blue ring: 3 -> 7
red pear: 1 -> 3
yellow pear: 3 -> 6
--
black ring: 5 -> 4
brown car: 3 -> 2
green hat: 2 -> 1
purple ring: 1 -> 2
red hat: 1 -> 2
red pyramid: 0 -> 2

--- About this task ---
Copy out each line of the records where the word "ring" appears.

--- Answer to this problem ---
blue ring: 3 -> 7
black ring: 5 -> 4
purple ring: 1 -> 2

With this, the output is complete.